-- RECORDS PROVIDED follows --
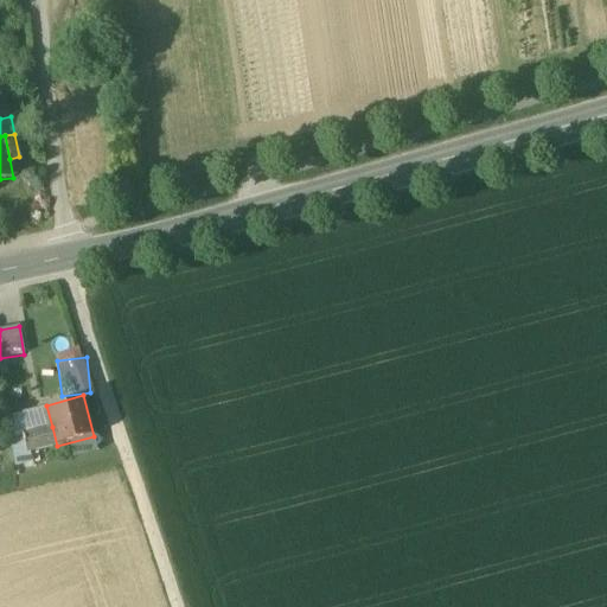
[(52,427),(24,434),(29,453),(57,446),(52,427)]
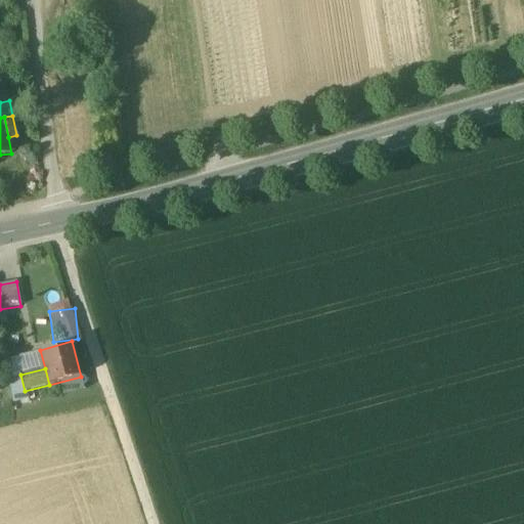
All buildings are outlined.
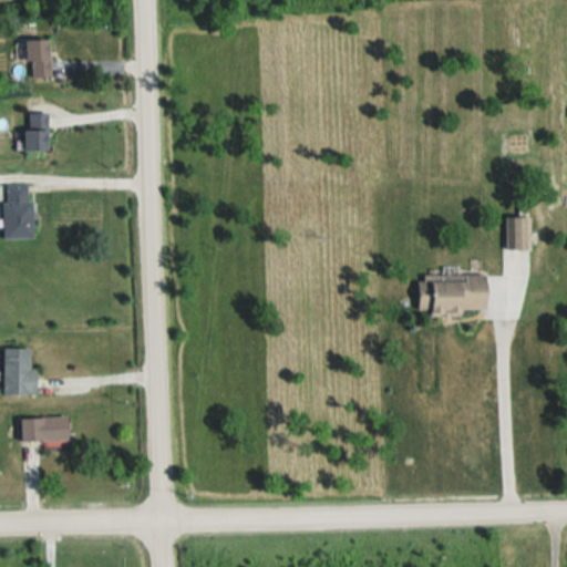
[(52,40),(30,40),(30,78),(52,78),(52,40)]
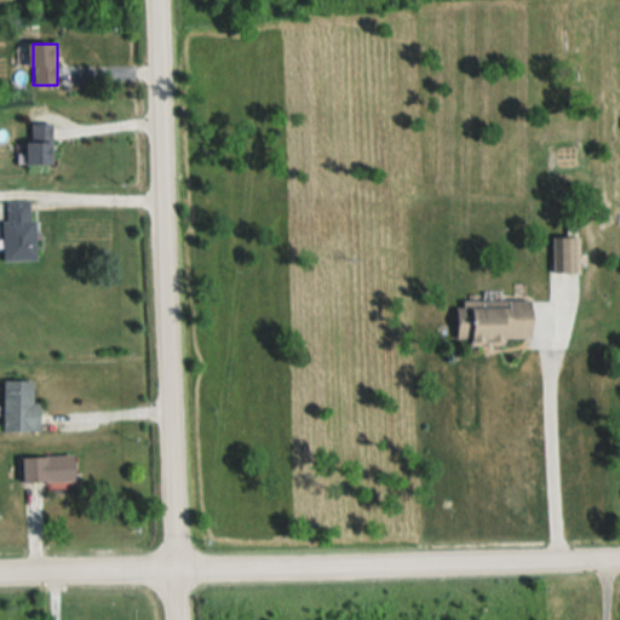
[(56,124),(32,124),(32,165),(56,165),(56,124)]
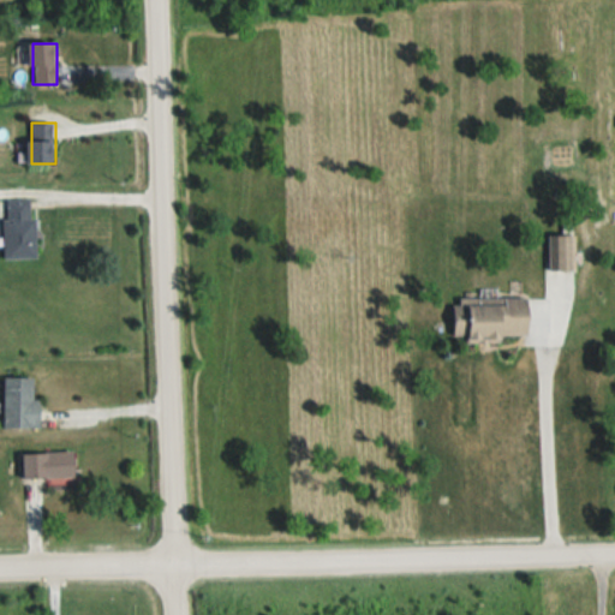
[(5,199),(6,258),(39,257),(39,218),(33,218),(33,199),(5,199)]
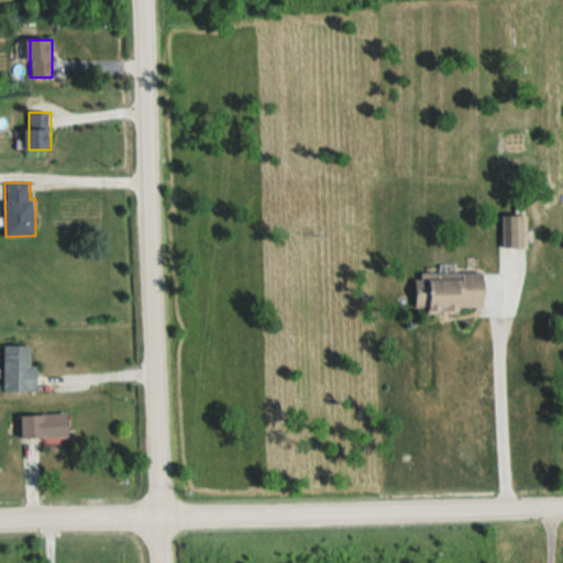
[(504,249),(528,249),(528,216),(504,216),(504,249)]
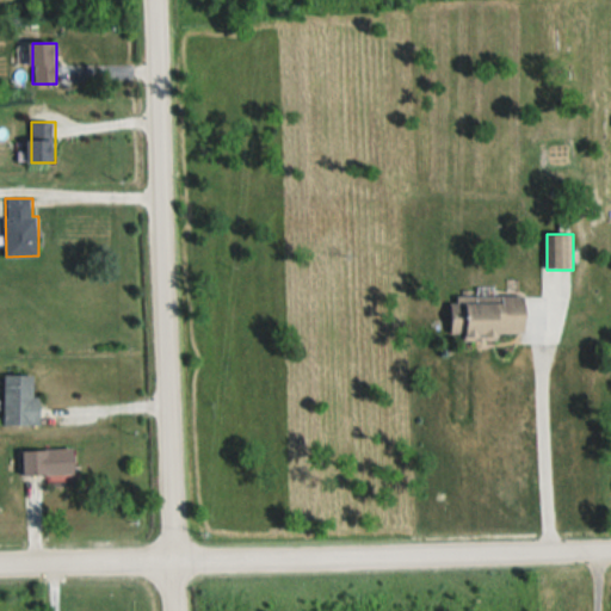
[(450,300),(451,335),(529,334),(528,295),(504,296),(504,300),(450,300)]
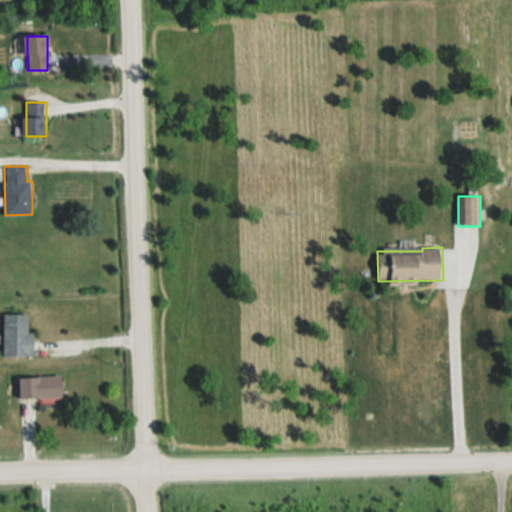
[(30,332),(30,314),(4,313),(4,355),(35,355),(35,332),(30,332)]
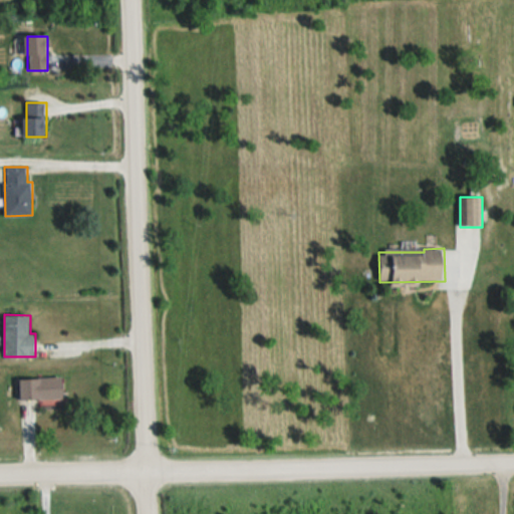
[(20,377),(20,399),(63,399),(63,377),(20,377)]
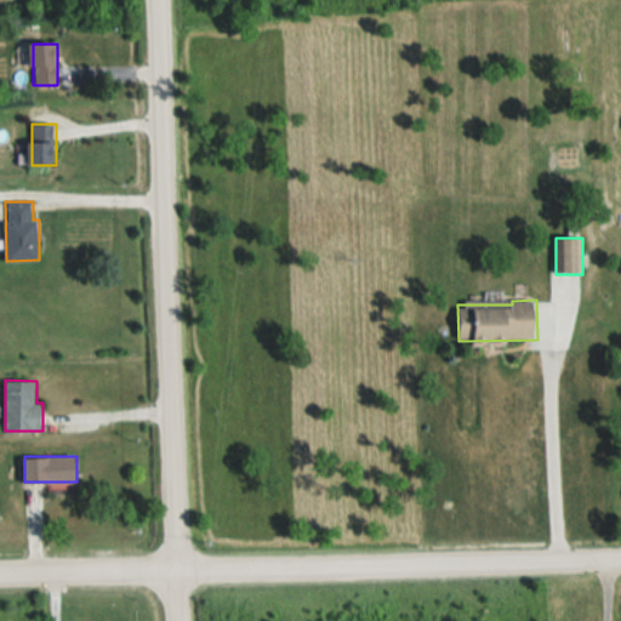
All buildings are outlined.
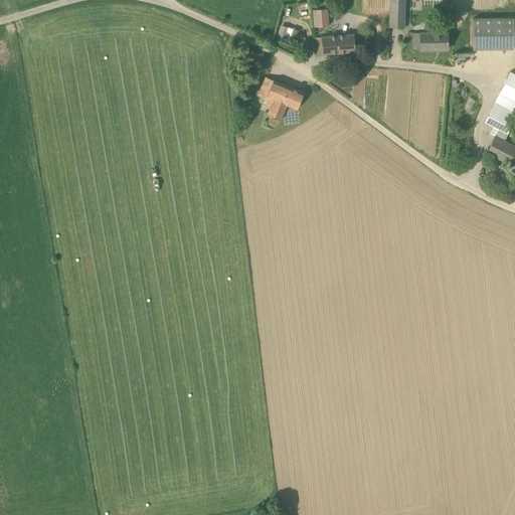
[(390,0),(390,26),(401,27),(405,27),(405,0),(390,0)]
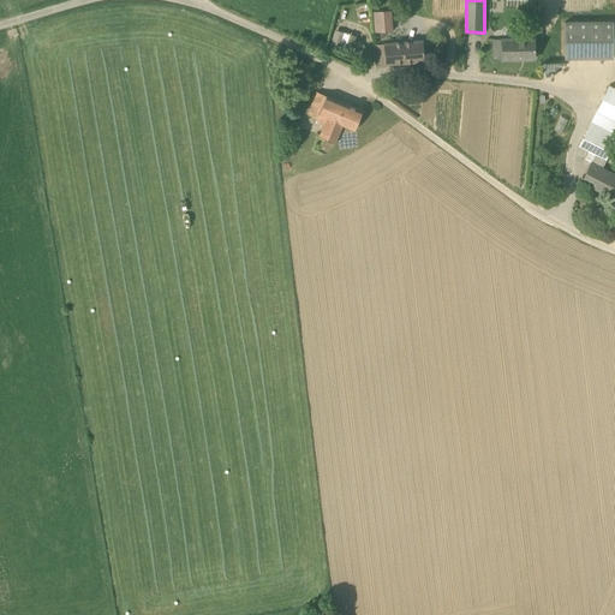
[(374,12),(375,33),(393,31),(392,11),(374,12)]
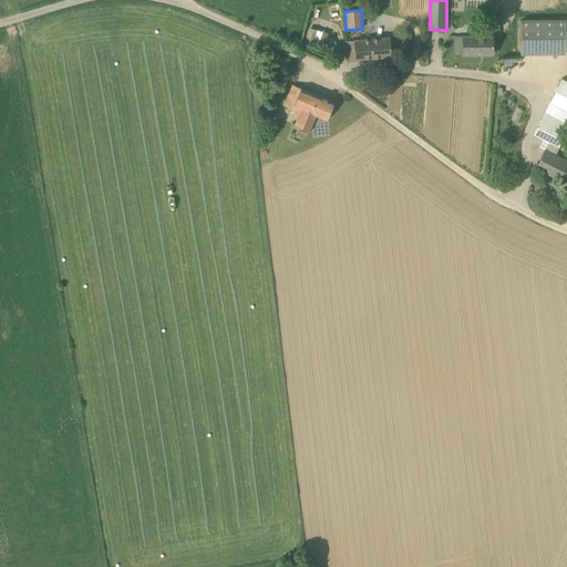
[(565,53),(565,20),(521,20),(521,54),(565,53)]
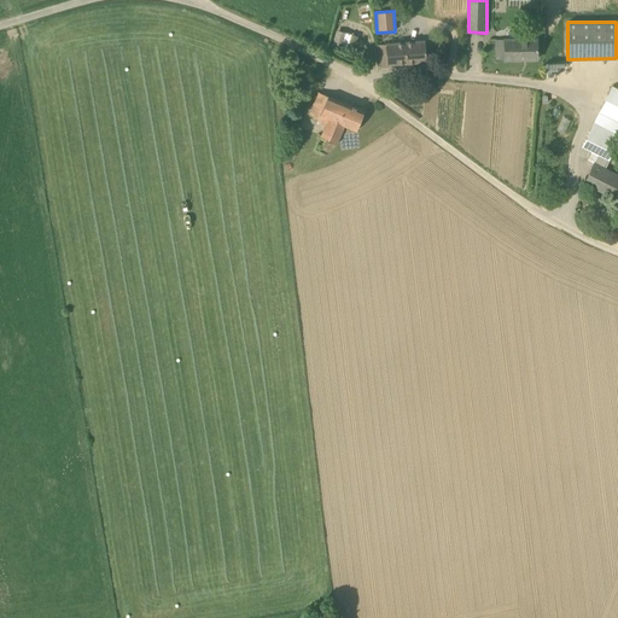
[(496,59),(537,59),(537,39),(496,40),(496,59)]
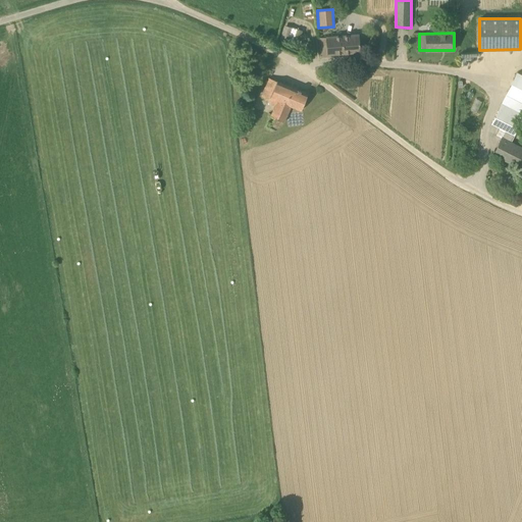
[(320,54),(360,51),(358,35),(323,38),(323,44),(319,44),(320,54)]
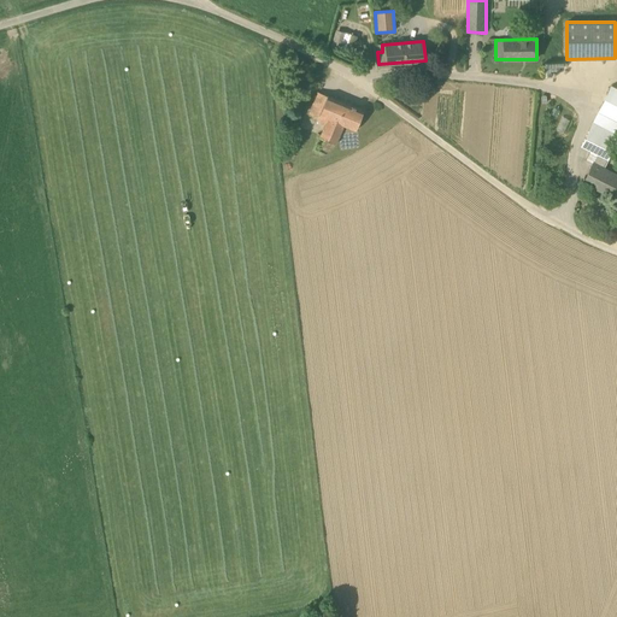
[(616,89),(611,87),(598,112),(603,115),(616,121),(616,89)]
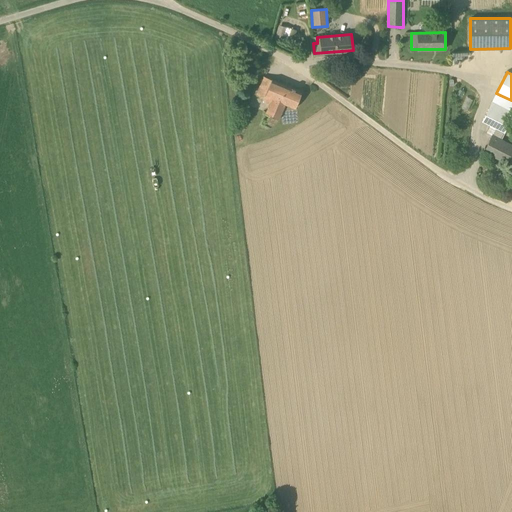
[(295,109),(302,92),(271,79),(264,98),(262,101),(270,104),(265,115),(278,120),(285,104),(295,109)]
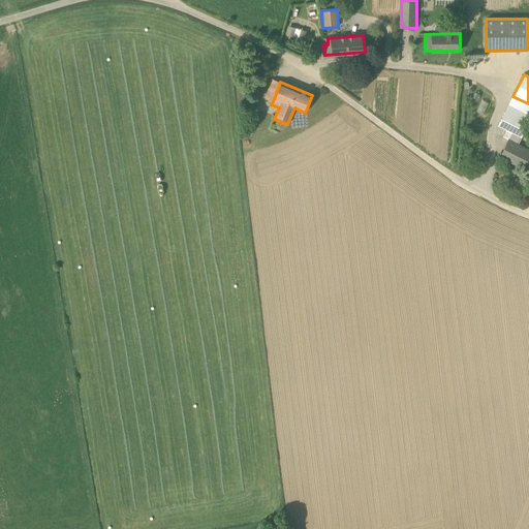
[(528,113),(509,103),(498,126),(506,129),(521,137),(528,121),(528,113)]
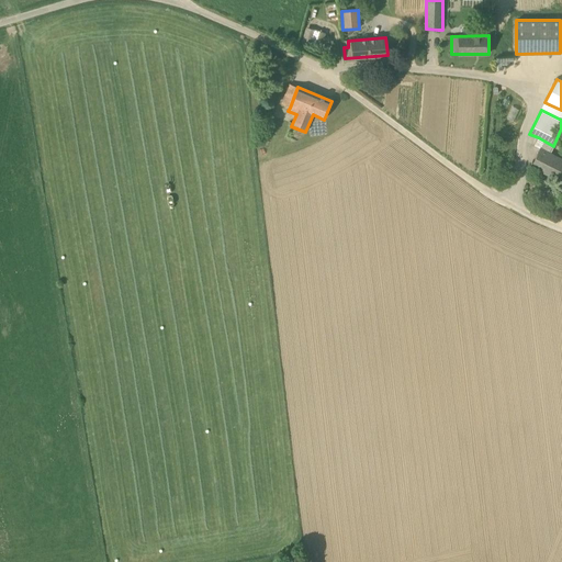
[(553,146),(538,137),(534,146),(540,149),(531,167),(561,181),(561,178),(561,159),(549,154),(553,146)]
-- RECORDS PROVIDED concluded --
PROBLEM TO SOLVE
Would you set down the records above once more, exactly, with the pictures removed?

EXERCISE OUTPUT
[(52,427),(24,434),(29,453),(57,446),(52,427)]
All buildings are outlined.
[(52,40),(30,40),(30,78),(52,78),(52,40)]
[(56,124),(32,124),(32,165),(56,165),(56,124)]
[(5,199),(6,258),(39,257),(39,218),(33,218),(33,199),(5,199)]
[(504,249),(528,249),(528,216),(504,216),(504,249)]
[(450,300),(451,335),(529,334),(528,295),(504,296),(504,300),(450,300)]
[(30,332),(30,314),(4,313),(4,355),(35,355),(35,332),(30,332)]
[(20,377),(20,399),(63,399),(63,377),(20,377)]
All buildings are outlined.
[(390,0),(390,26),(401,27),(405,27),(405,0),(390,0)]
[(374,12),(375,33),(393,31),(392,11),(374,12)]
[(565,53),(565,20),(521,20),(521,54),(565,53)]
[(496,59),(537,59),(537,39),(496,40),(496,59)]
[(320,54),(360,51),(358,35),(323,38),(323,44),(319,44),(320,54)]
[(616,89),(611,87),(598,112),(603,115),(616,121),(616,89)]
[(295,109),(302,92),(271,79),(264,98),(262,101),(270,104),(265,115),(278,120),(285,104),(295,109)]
[(528,113),(509,103),(498,126),(506,129),(521,137),(528,121),(528,113)]
[(553,146),(538,137),(534,146),(540,149),(531,167),(561,181),(561,178),(561,159),(549,154),(553,146)]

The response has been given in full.